- EXERCISE BRIEF -
Your task is to repeat each record verbatim, exactly as it was written.

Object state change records
<<<<

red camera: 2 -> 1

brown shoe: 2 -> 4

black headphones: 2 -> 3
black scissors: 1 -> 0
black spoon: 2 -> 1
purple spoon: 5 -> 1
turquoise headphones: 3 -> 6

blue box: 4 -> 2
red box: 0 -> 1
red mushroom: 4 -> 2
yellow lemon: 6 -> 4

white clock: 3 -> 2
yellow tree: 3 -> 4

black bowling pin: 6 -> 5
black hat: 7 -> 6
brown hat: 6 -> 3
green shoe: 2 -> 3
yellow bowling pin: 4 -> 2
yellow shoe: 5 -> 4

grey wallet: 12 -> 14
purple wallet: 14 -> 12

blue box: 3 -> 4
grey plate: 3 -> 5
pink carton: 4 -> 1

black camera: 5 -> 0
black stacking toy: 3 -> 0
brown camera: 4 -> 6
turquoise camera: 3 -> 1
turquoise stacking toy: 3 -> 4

>>>>

- PROBLEM SOLUTION -
red camera: 2 -> 1

brown shoe: 2 -> 4

black headphones: 2 -> 3
black scissors: 1 -> 0
black spoon: 2 -> 1
purple spoon: 5 -> 1
turquoise headphones: 3 -> 6

blue box: 4 -> 2
red box: 0 -> 1
red mushroom: 4 -> 2
yellow lemon: 6 -> 4

white clock: 3 -> 2
yellow tree: 3 -> 4

black bowling pin: 6 -> 5
black hat: 7 -> 6
brown hat: 6 -> 3
green shoe: 2 -> 3
yellow bowling pin: 4 -> 2
yellow shoe: 5 -> 4

grey wallet: 12 -> 14
purple wallet: 14 -> 12

blue box: 3 -> 4
grey plate: 3 -> 5
pink carton: 4 -> 1

black camera: 5 -> 0
black stacking toy: 3 -> 0
brown camera: 4 -> 6
turquoise camera: 3 -> 1
turquoise stacking toy: 3 -> 4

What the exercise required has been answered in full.